Problem statement:
The exercise calls for the lines from the one containing "X1: 12MHz (NET20, U1/OSC2)" to the end of the data below to be output exactly, pictures excluded.

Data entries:
________________
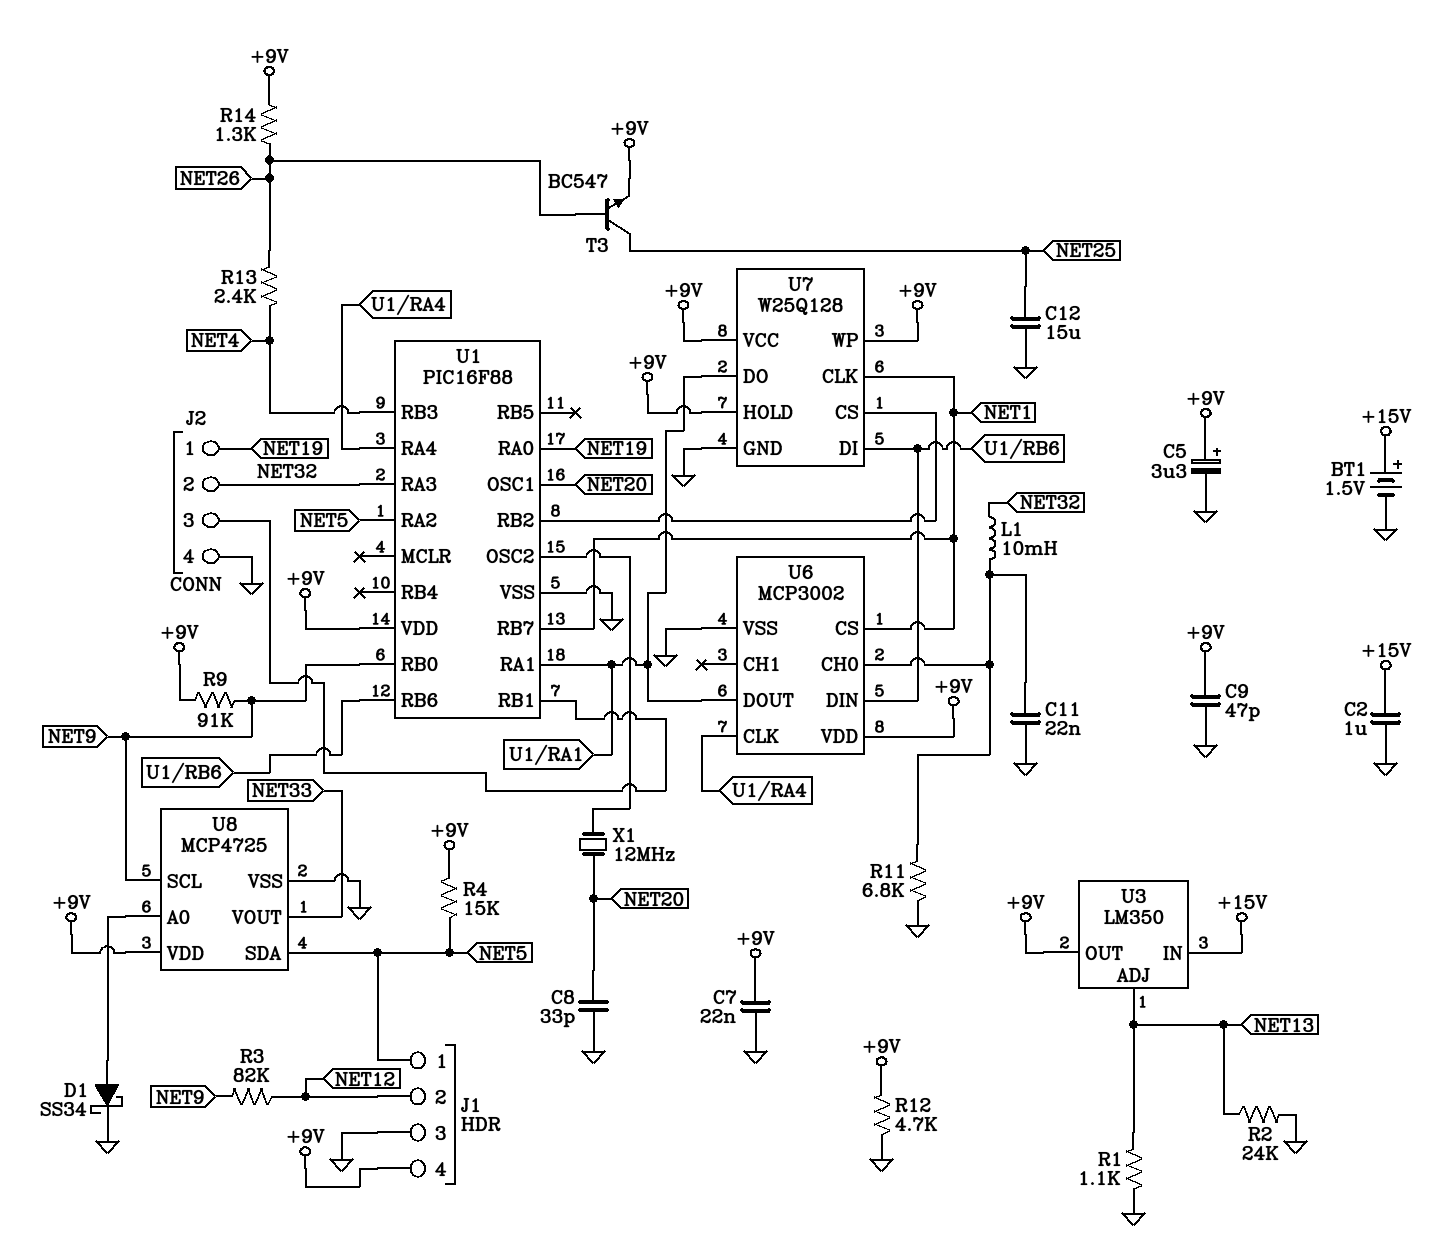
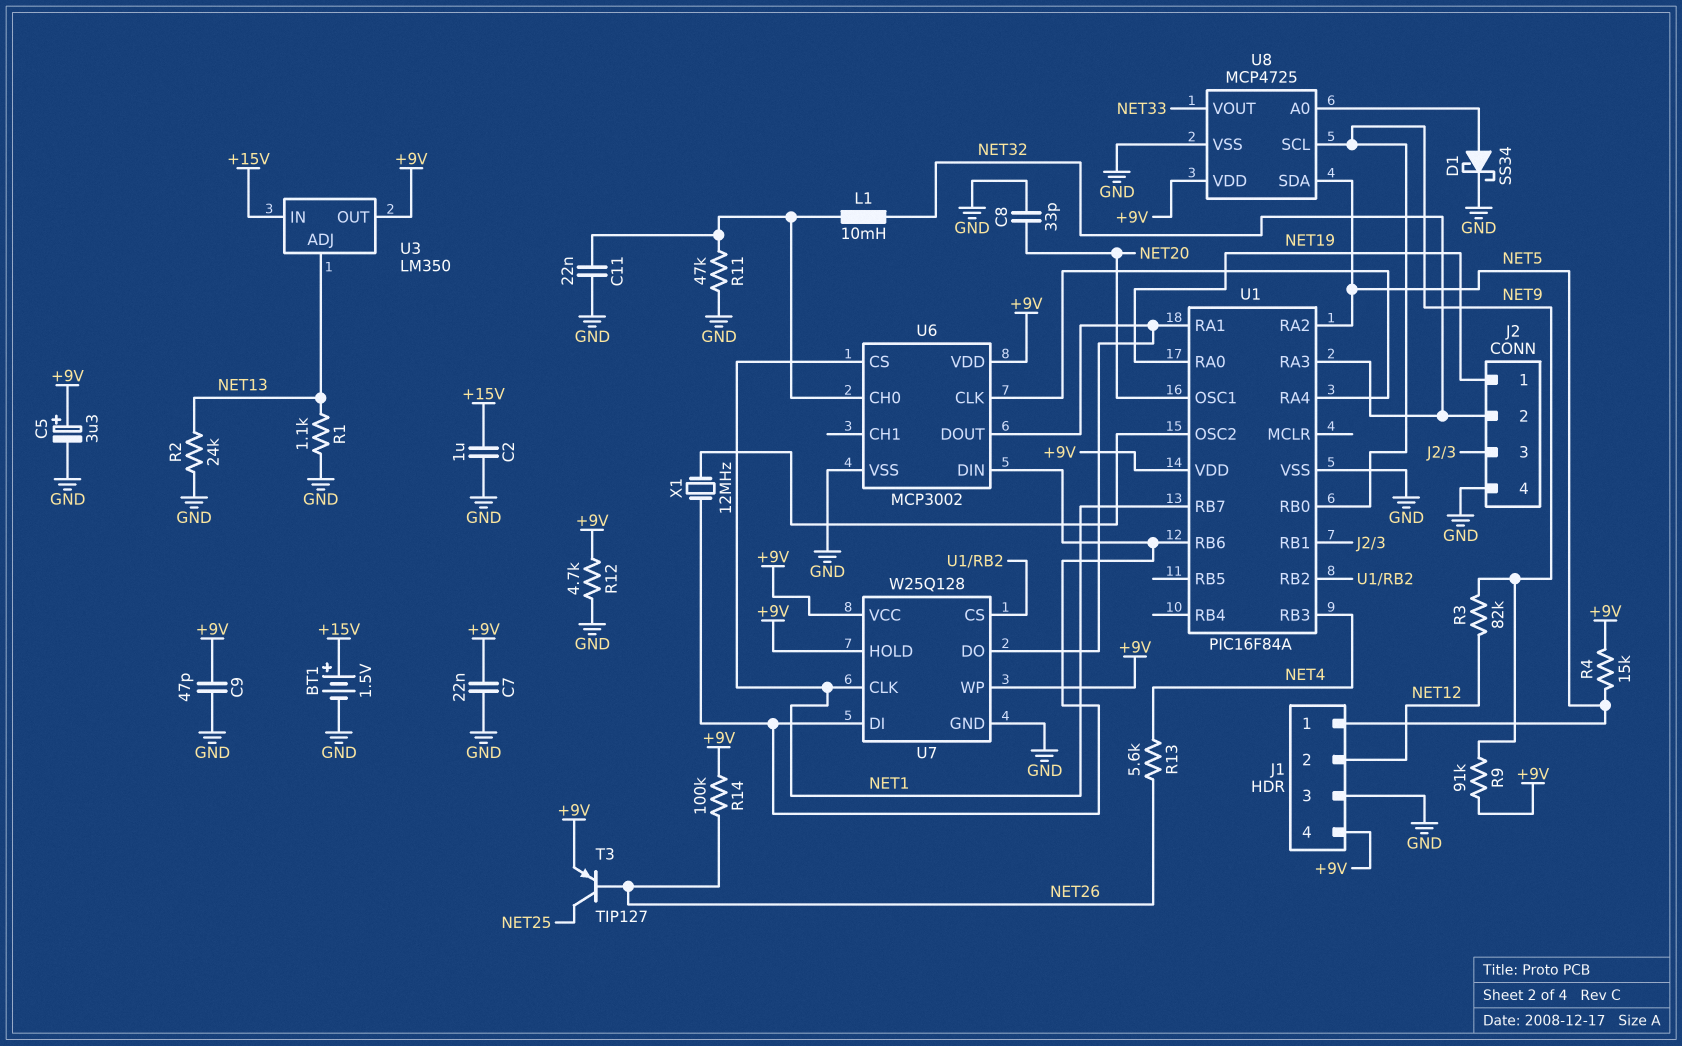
C12: 15uF (GND, NET25) -> none
R11: 6.8k (GND, U6/CH0) -> 47k (GND, U6/CH0)
R13: 2.4k (NET4, NET26) -> 5.6k (NET4, NET26)
R14: 1.3k (+9V, NET26) -> 100k (+9V, NET26)
T3: NPN BC547 (B NET26, C NET25, E +9V) -> PNP TIP127 (B NET26, C NET25, E +9V)
U1: PIC16F88 -> PIC16F84A
X1: 12MHz (NET20, U1/OSC2) -> 12MHz (U1/OSC2, U1/RB6)

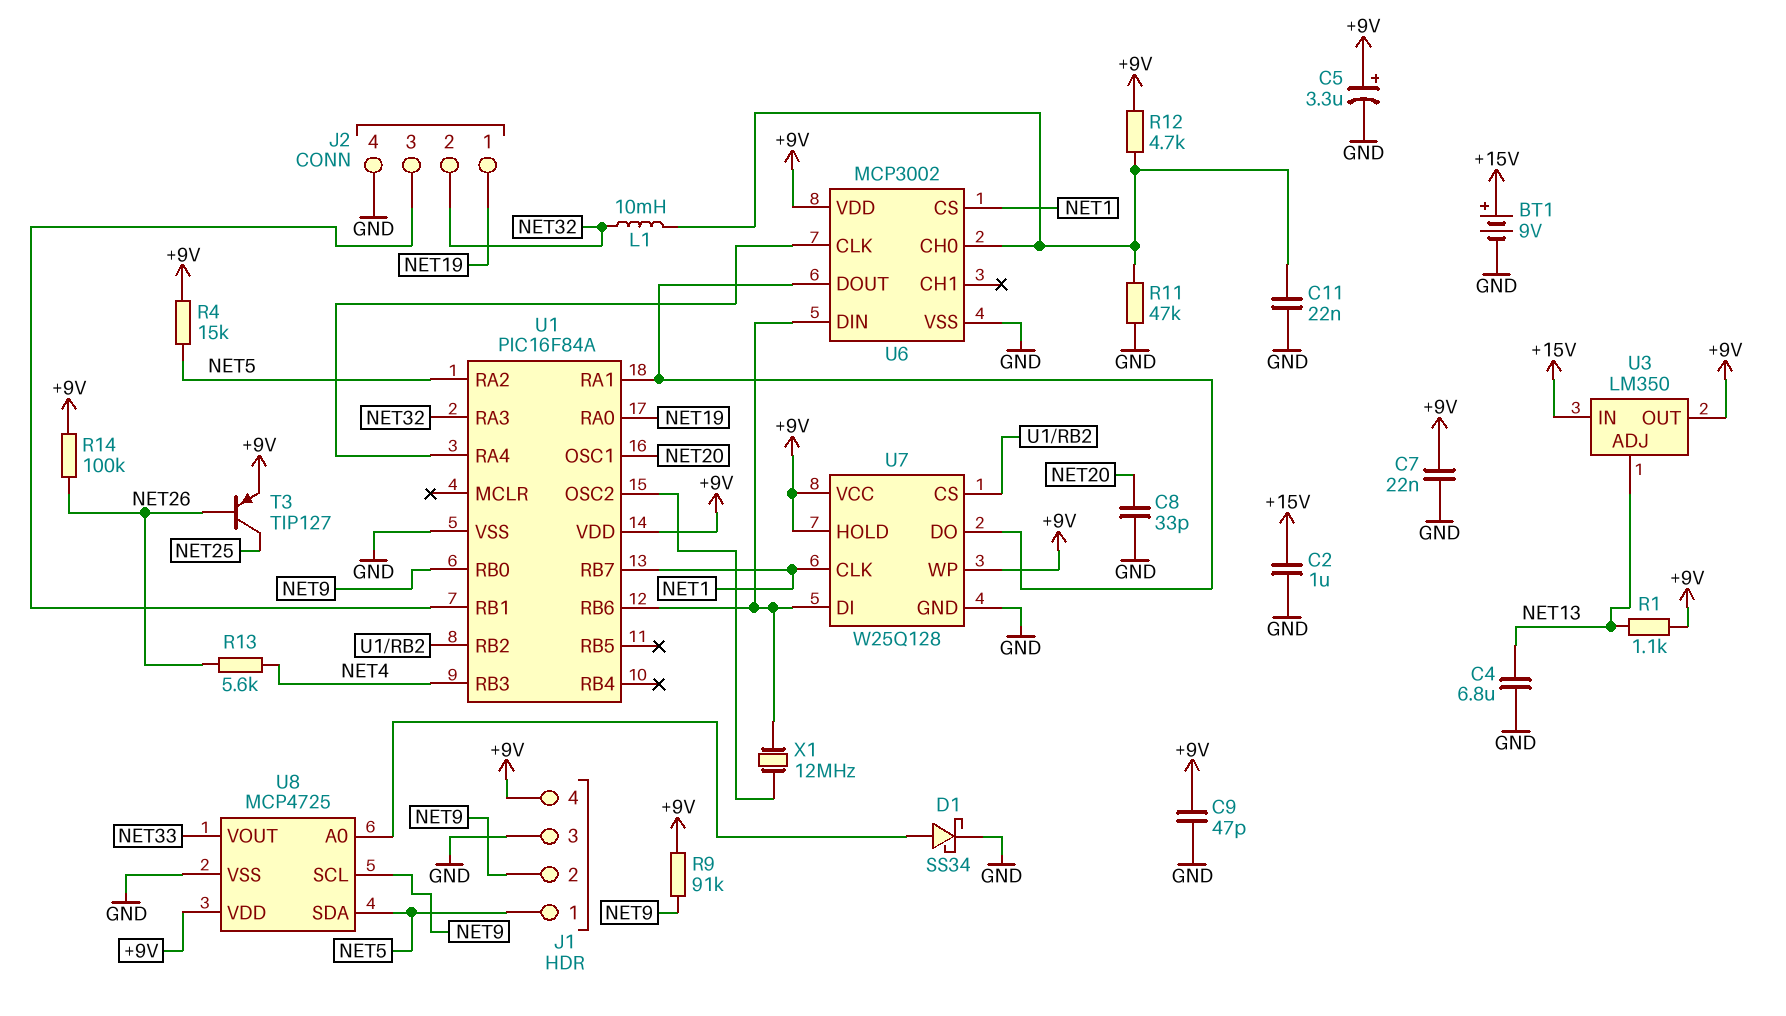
BT1: 1.5V (plus +15V, minus GND) -> 9V (plus +15V, minus GND)
C4: none -> 6.8uF (GND, NET13)
J1 pin 2: NET12 -> NET9
R1: 1.1k (GND, NET13) -> 1.1k (+9V, NET13)
R2: 24k (GND, NET13) -> none
R3: 82k (NET9, NET12) -> none
R12: 4.7k (+9V, GND) -> 4.7k (+9V, U6/CH0)

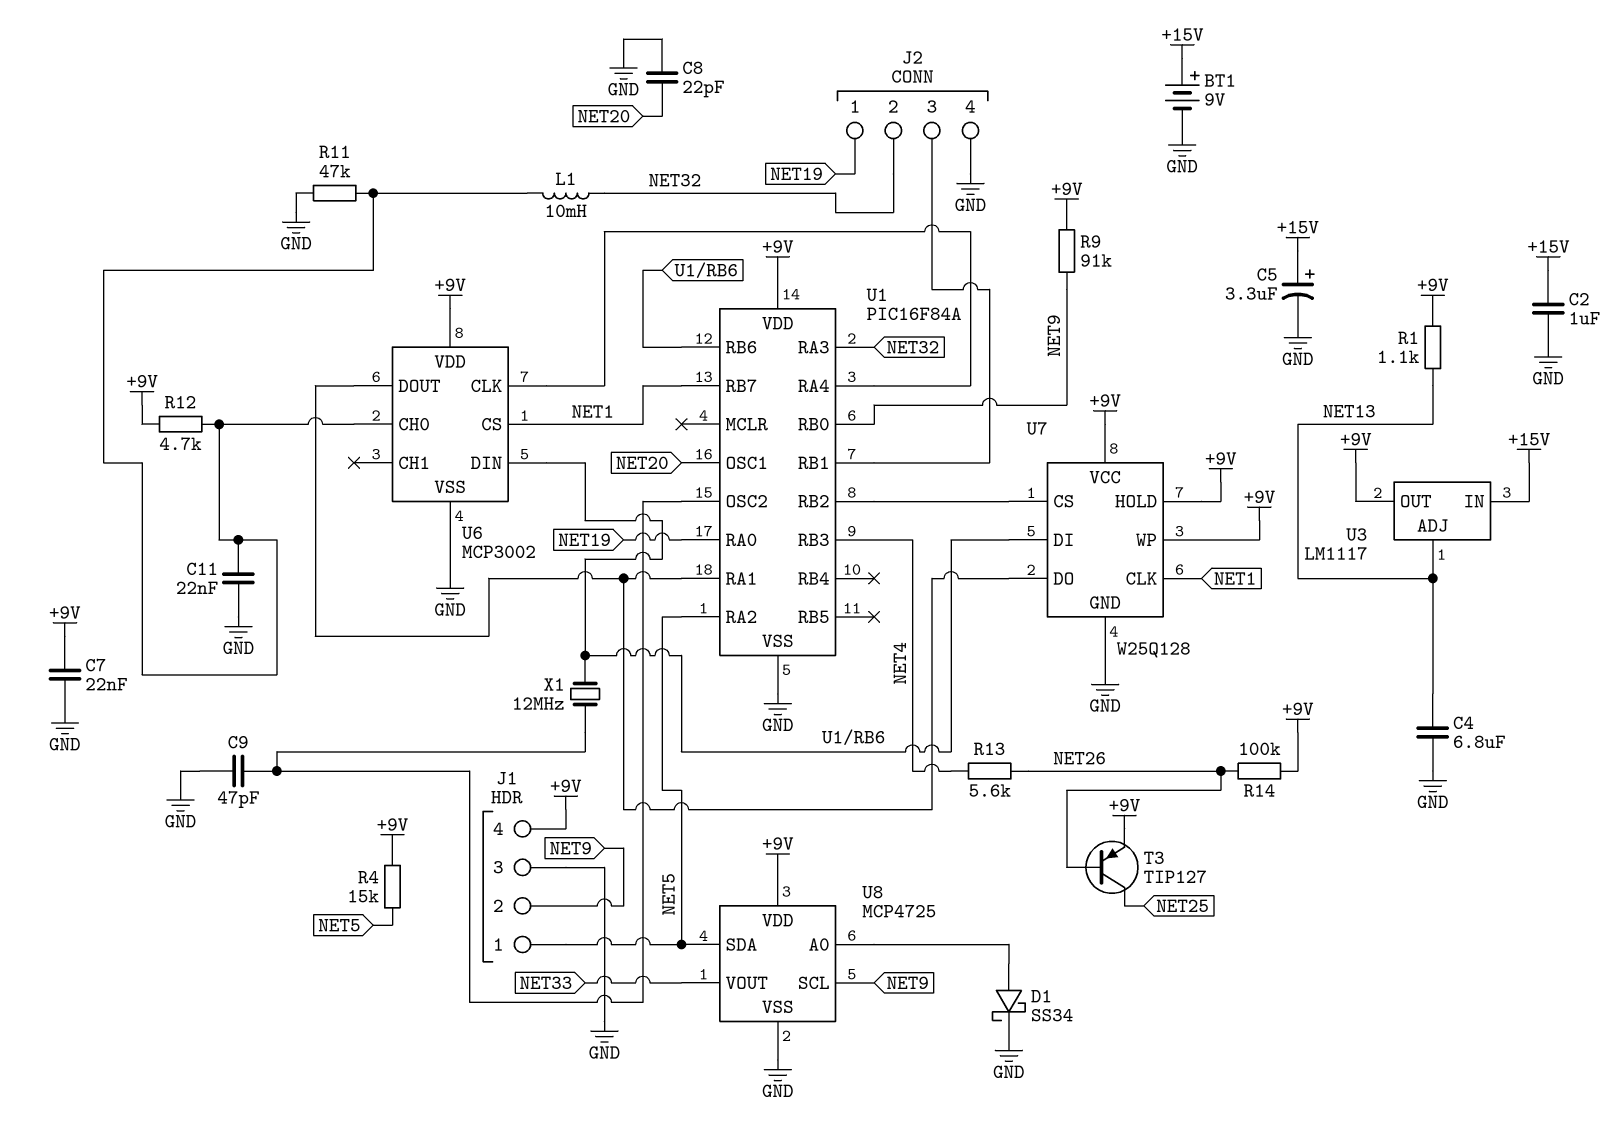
C5: 3.3uF (plus +9V, minus GND) -> 3.3uF (plus +15V, minus GND)
C8: 33pF (GND, NET20) -> 22pF (GND, NET20)
C9: 47pF (+9V, GND) -> 47pF (GND, U1/OSC2)
U3: LM350 -> LM1117

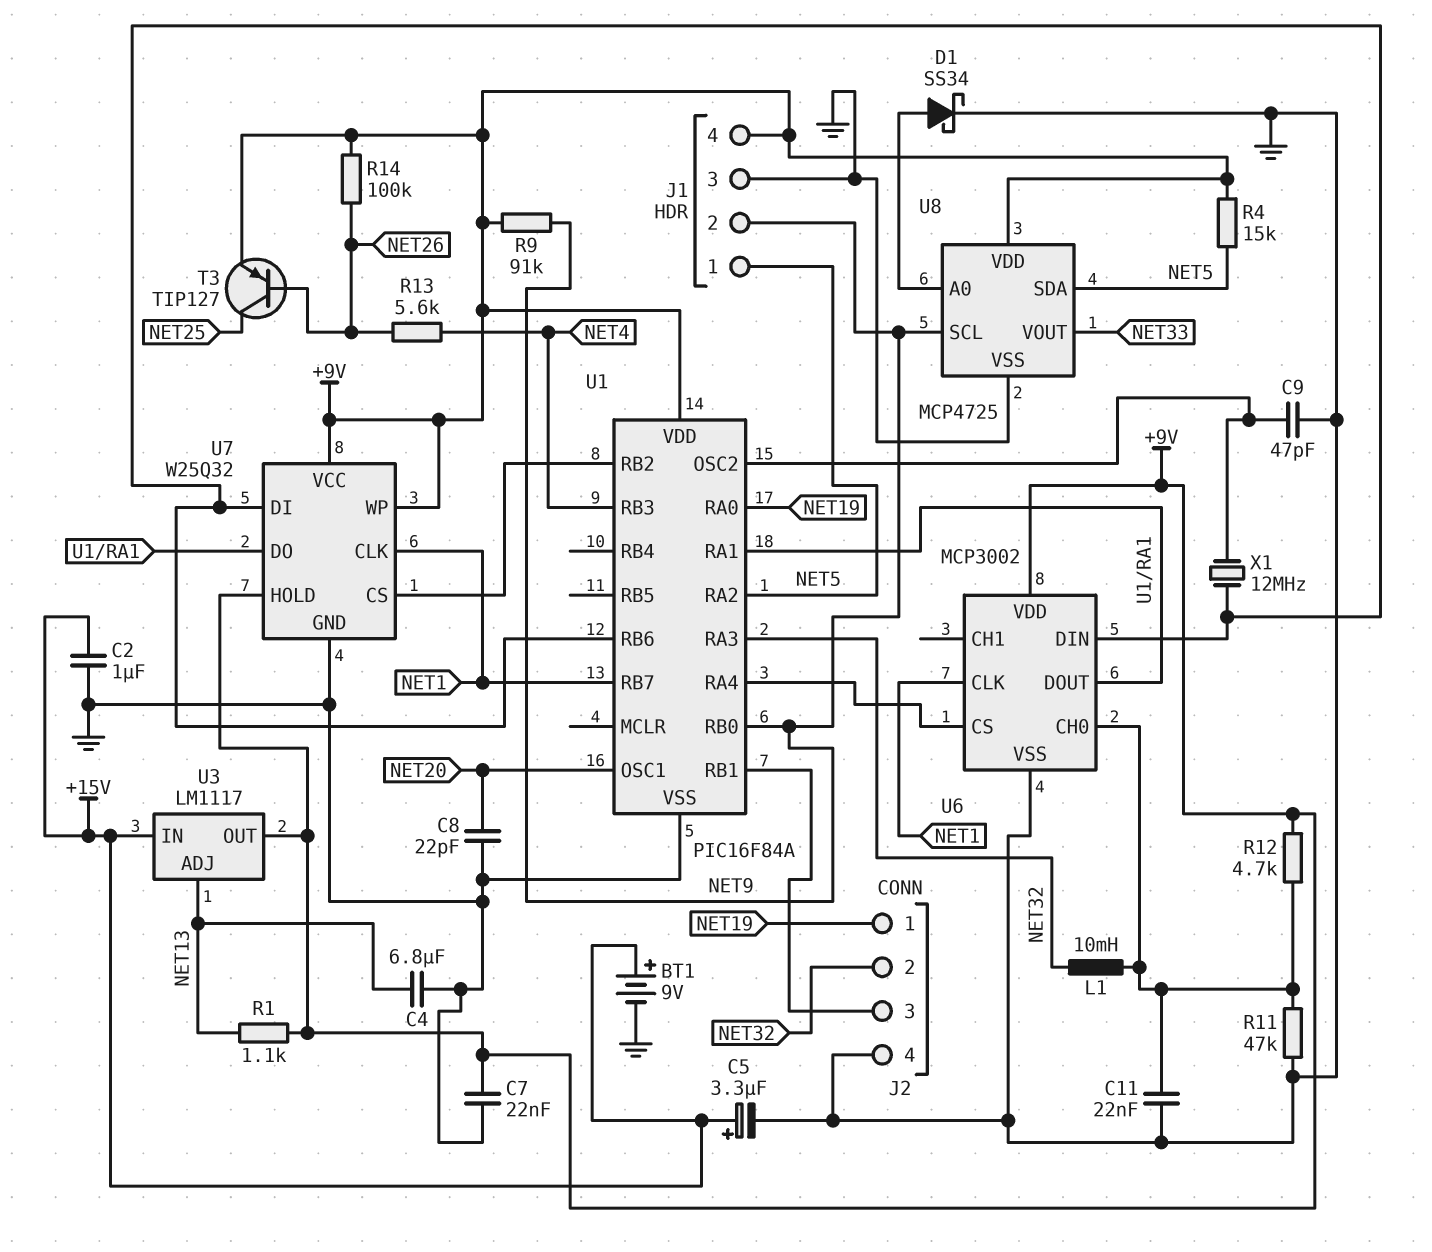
U6 pin CLK: U1/RA4 -> NET1
U6 pin CS: NET1 -> U1/RA4
U7: W25Q128 -> W25Q32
________________
Result of this exercise:
X1: 12MHz (NET20, U1/OSC2) -> 12MHz (U1/OSC2, U1/RB6)

BT1: 1.5V (plus +15V, minus GND) -> 9V (plus +15V, minus GND)
C4: none -> 6.8uF (GND, NET13)
J1 pin 2: NET12 -> NET9
R1: 1.1k (GND, NET13) -> 1.1k (+9V, NET13)
R2: 24k (GND, NET13) -> none
R3: 82k (NET9, NET12) -> none
R12: 4.7k (+9V, GND) -> 4.7k (+9V, U6/CH0)

C5: 3.3uF (plus +9V, minus GND) -> 3.3uF (plus +15V, minus GND)
C8: 33pF (GND, NET20) -> 22pF (GND, NET20)
C9: 47pF (+9V, GND) -> 47pF (GND, U1/OSC2)
U3: LM350 -> LM1117

U6 pin CLK: U1/RA4 -> NET1
U6 pin CS: NET1 -> U1/RA4
U7: W25Q128 -> W25Q32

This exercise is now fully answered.